*** Opening Input data ***
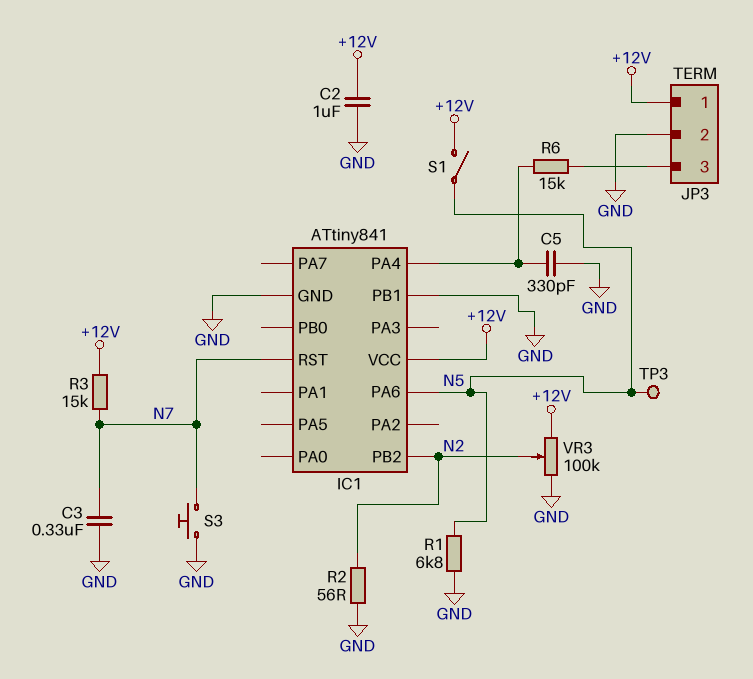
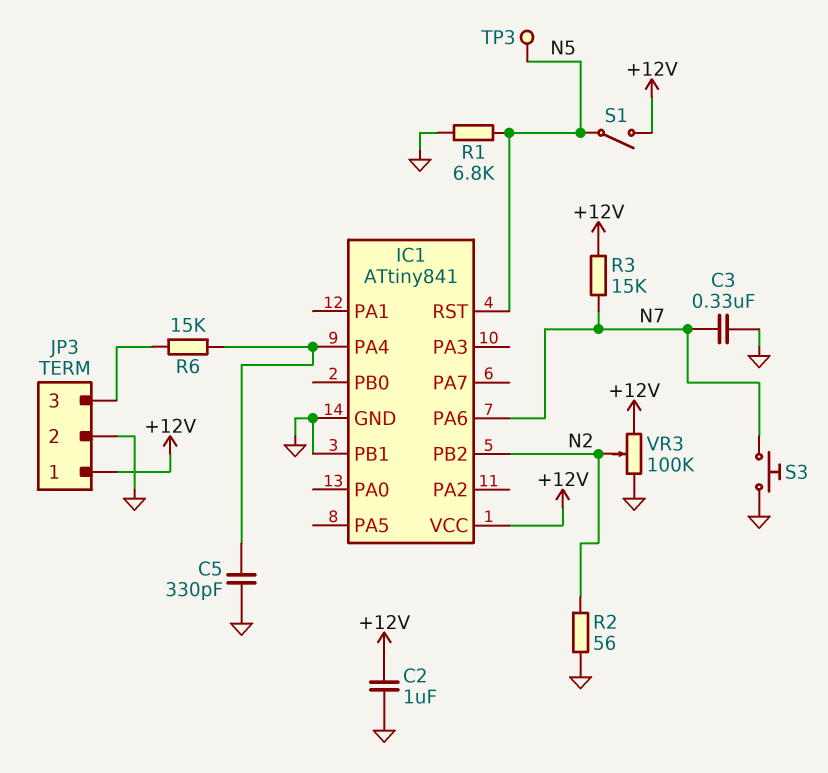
IC1 pin PA6: N5 -> N7
IC1 pin RST: N7 -> N5

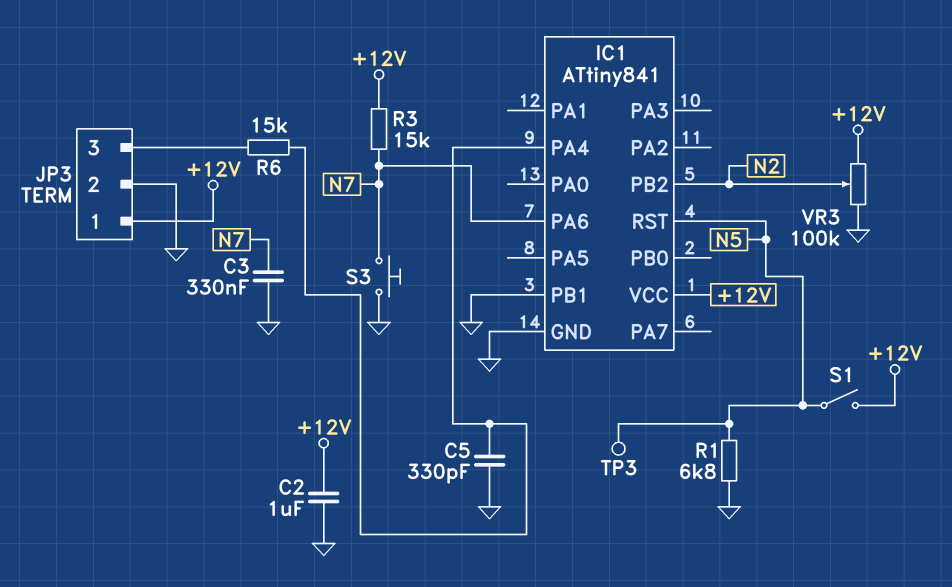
R2: 56 (GND, N2) -> none

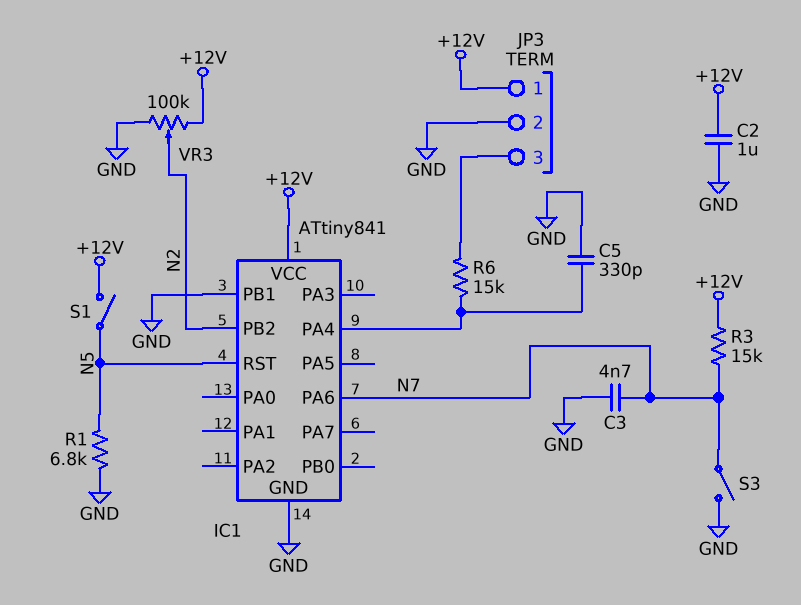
C3: 330nF (GND, N7) -> 4.7nF (GND, N7)
S3: button (GND, N7) -> switch (GND, N7)
TP3: test point (N5) -> none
*** Closing Input data ***
■ **Description of the task**: Across the data above, count every line with "none" in it and write only the total.

■ **Written solution**: 2